## Work instructions
Below are entries with pictures in them. Output exactly the lines starting at the line with "purple house [281,274,327,338]" and ending at the line with "green plate [252,344,343,432]", both included, but not the pictures.

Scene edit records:
....

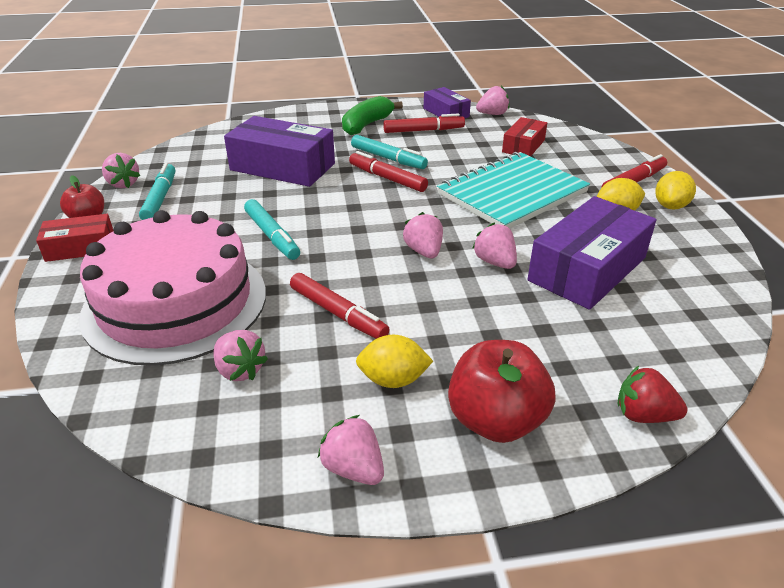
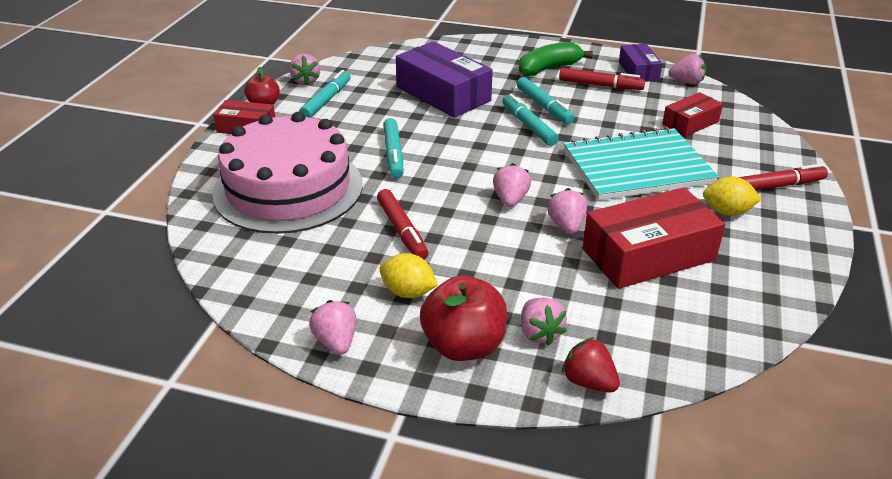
camera: 25 degrees right, 0 degrees up
pink strawberry [213,330,268,381] -> pink strawberry moved to [521,298,567,346]
red marker [349,151,428,192] -> turquoise marker [503,94,559,146]
purple box [527,196,657,310] -> red box [583,187,725,289]
yellow lemon [655,171,696,210] -> none

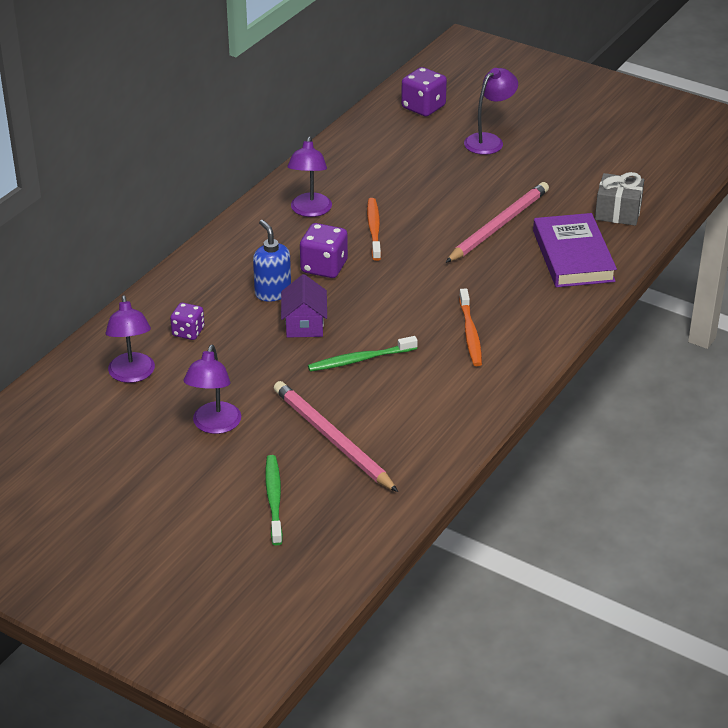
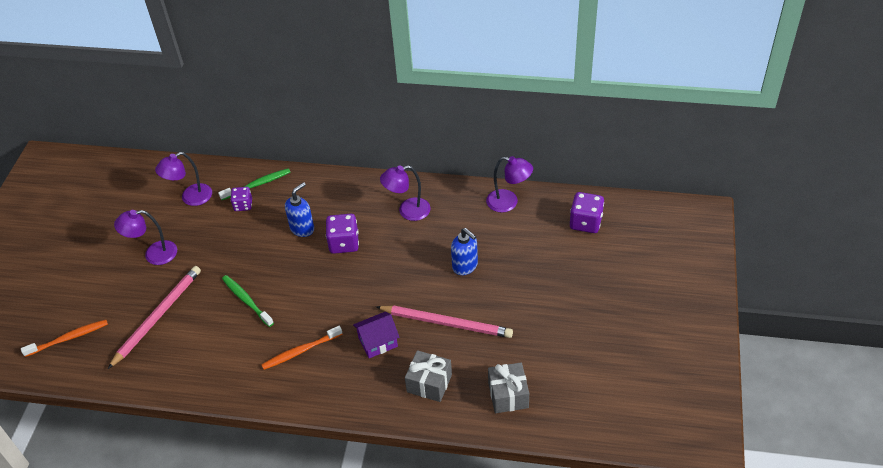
camera: 70 degrees right, 10 degrees up
green toothbrush [265,455,283,545] -> green toothbrush moved to [218,168,291,200]
purple house [281,274,327,338] -> purple house moved to [353,312,400,358]
orange toothbrush [367,198,381,261] -> orange toothbrush moved to [21,320,108,357]
purple lamp [464,68,518,155] -> purple lamp moved to [486,156,533,212]
purple book [533,213,617,287] -> grey gift [405,350,452,402]
none -> blue soap dispenser [451,228,478,275]

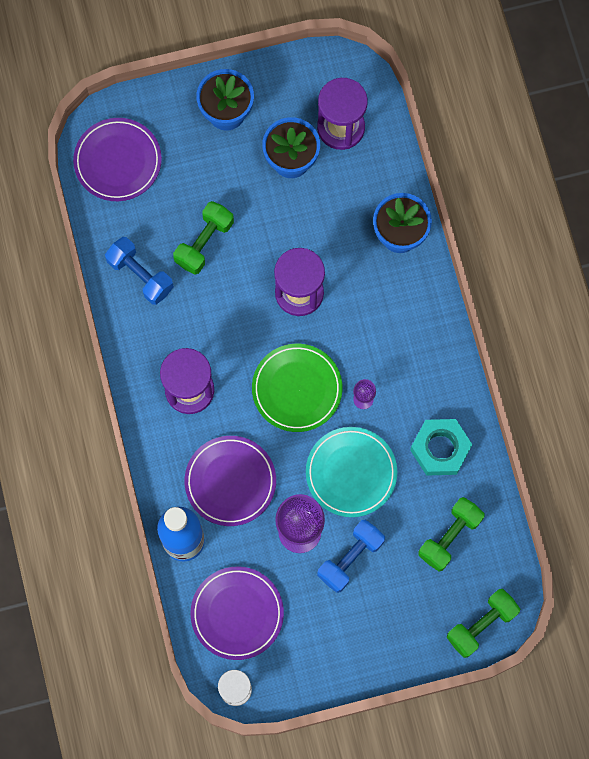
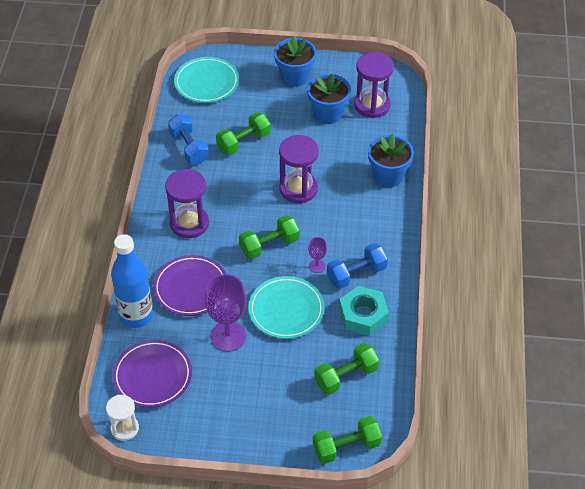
camera: 20 degrees right, 25 degrees down
purple plate [73,118,162,201] -> turquoise plate [174,57,239,103]
green plate [252,344,343,432] -> green dumbbell [239,215,300,259]
blue dumbbell [317,520,385,593] -> blue dumbbell moved to [327,243,388,289]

....

## Expected output
purple house [281,274,327,338] -> purple house moved to [353,312,400,358]
orange toothbrush [367,198,381,261] -> orange toothbrush moved to [21,320,108,357]
purple lamp [464,68,518,155] -> purple lamp moved to [486,156,533,212]
purple book [533,213,617,287] -> grey gift [405,350,452,402]
none -> blue soap dispenser [451,228,478,275]

camera: 20 degrees right, 25 degrees down
purple plate [73,118,162,201] -> turquoise plate [174,57,239,103]
green plate [252,344,343,432] -> green dumbbell [239,215,300,259]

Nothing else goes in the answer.